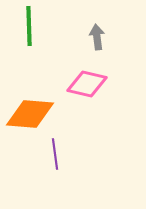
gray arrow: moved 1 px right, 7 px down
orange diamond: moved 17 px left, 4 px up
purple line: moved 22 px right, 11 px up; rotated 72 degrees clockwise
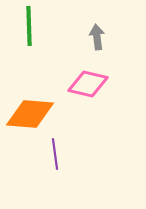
pink diamond: moved 1 px right
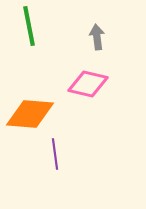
green line: rotated 9 degrees counterclockwise
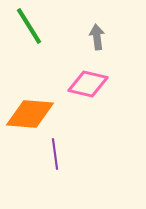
green line: rotated 21 degrees counterclockwise
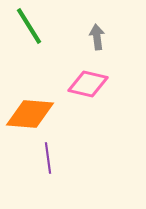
purple line: moved 7 px left, 4 px down
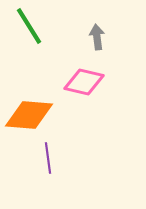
pink diamond: moved 4 px left, 2 px up
orange diamond: moved 1 px left, 1 px down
........
PROBLEM DETAILS
Swap "diamond" for "square" in the lines from the one with "green line: rotated 9" up to and including the final line, and give those lines again with nothing else changed and the pictures left out.

FINISHED EXERCISE
green line: rotated 9 degrees counterclockwise
green line: rotated 21 degrees counterclockwise
purple line: moved 7 px left, 4 px down
pink square: moved 4 px left, 2 px up
orange square: moved 1 px left, 1 px down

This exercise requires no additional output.